**WHAT IS EXPECTED**
Copy, word for word, the lines of the entries below between the one with "D3: LED orange" and the one with "U1 pin IN+: VI -> FILT", inclusive, and leave out everything else.
-------- DATA UNDER STUDY
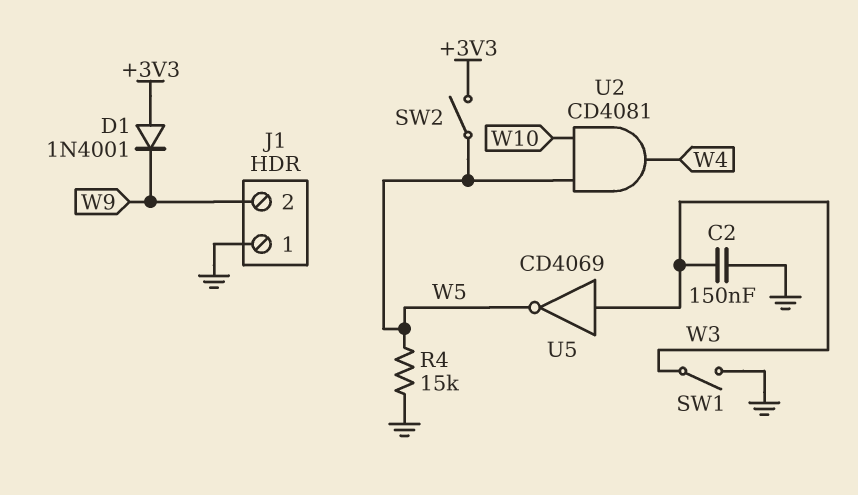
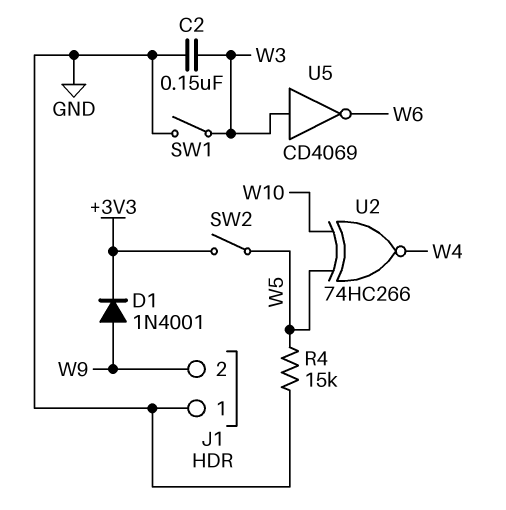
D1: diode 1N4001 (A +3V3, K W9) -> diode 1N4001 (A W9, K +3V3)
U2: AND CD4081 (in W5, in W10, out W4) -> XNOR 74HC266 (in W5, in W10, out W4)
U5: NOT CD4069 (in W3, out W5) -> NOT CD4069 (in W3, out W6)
----------------
-------- DATA UNDER STUDY
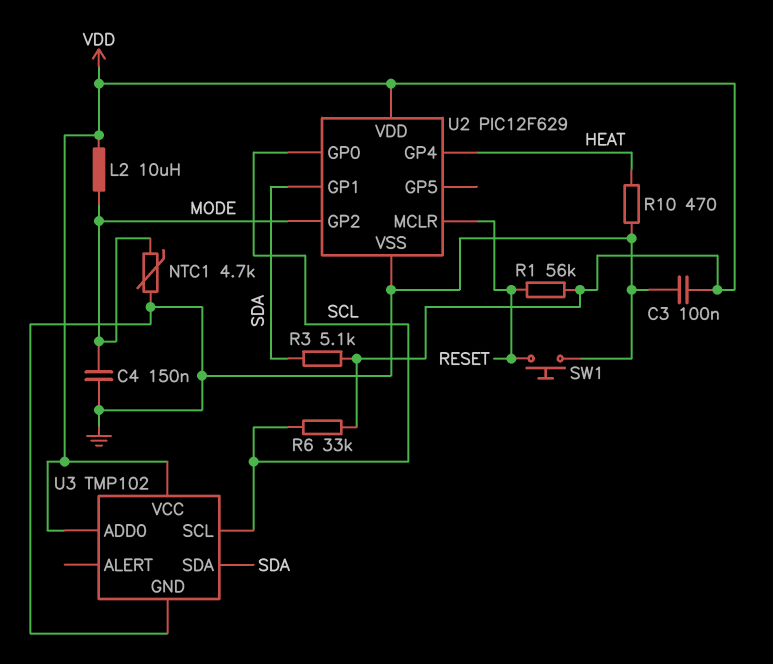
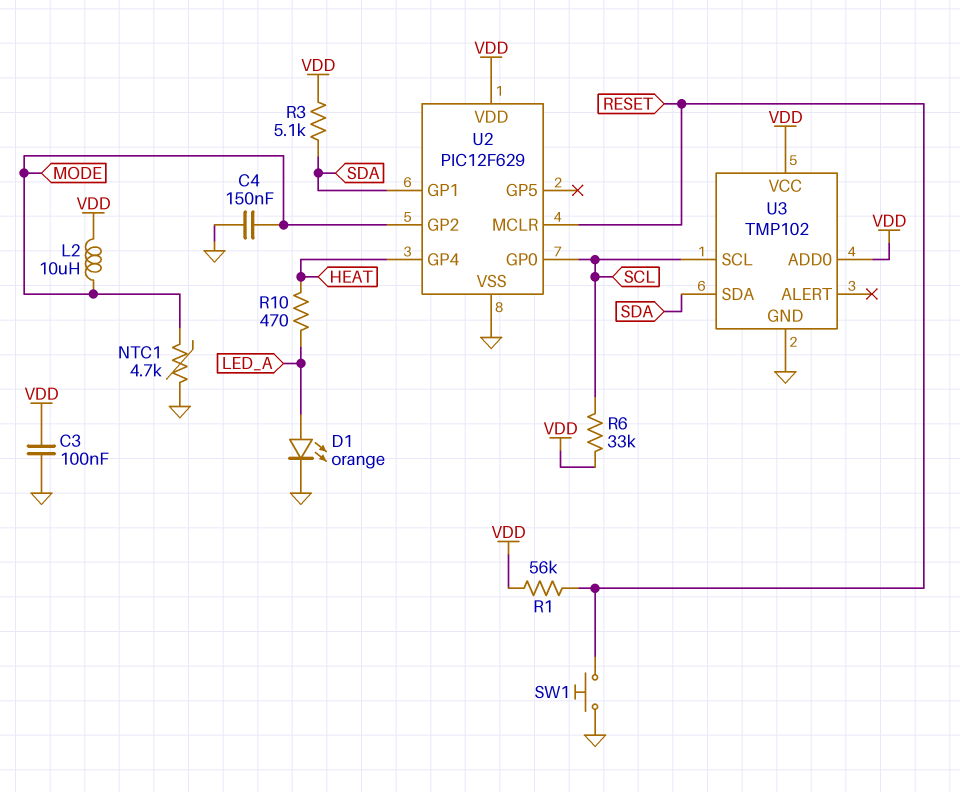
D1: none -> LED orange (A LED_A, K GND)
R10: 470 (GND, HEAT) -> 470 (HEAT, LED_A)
----------------
-------- DATA UNDER STUDY
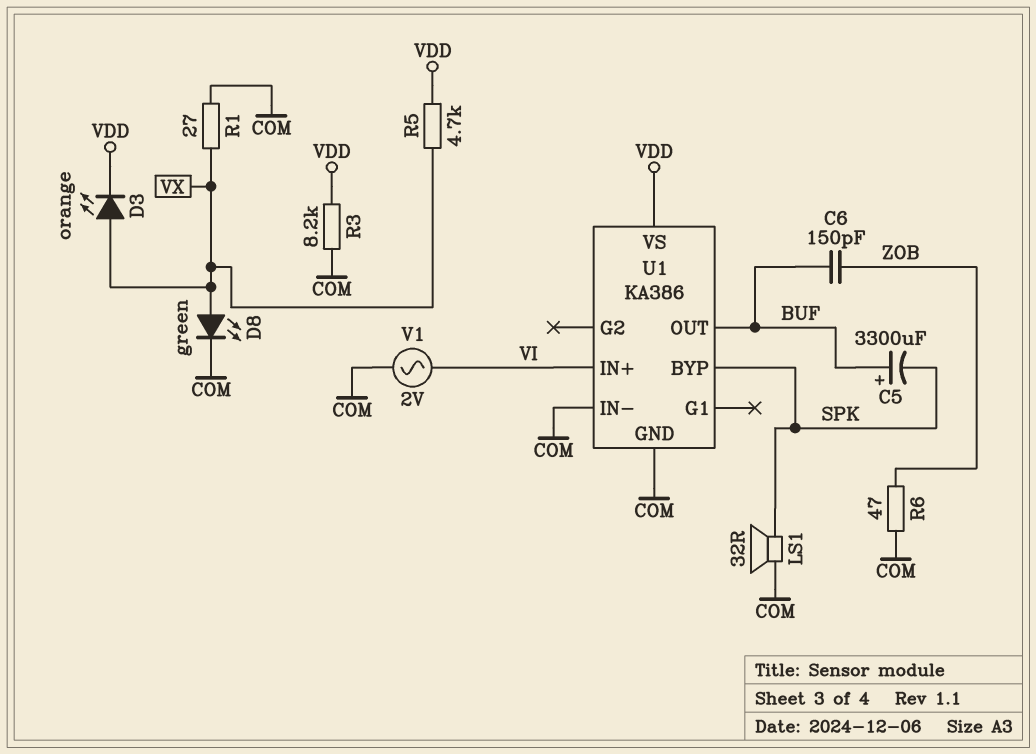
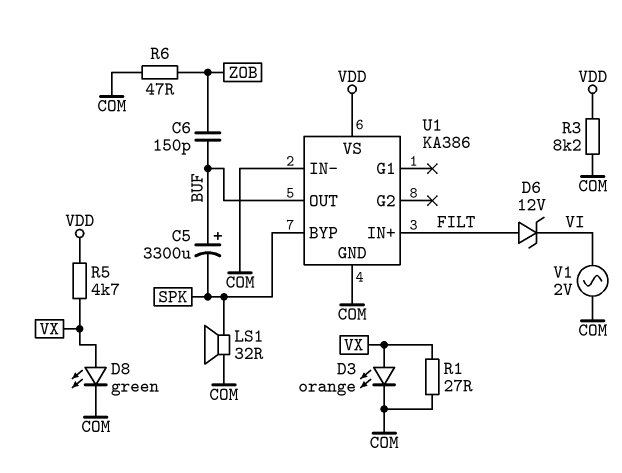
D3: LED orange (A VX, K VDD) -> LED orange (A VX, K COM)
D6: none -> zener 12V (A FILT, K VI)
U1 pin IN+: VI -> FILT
----------------
**RESPONSE AREA**
D3: LED orange (A VX, K VDD) -> LED orange (A VX, K COM)
D6: none -> zener 12V (A FILT, K VI)
U1 pin IN+: VI -> FILT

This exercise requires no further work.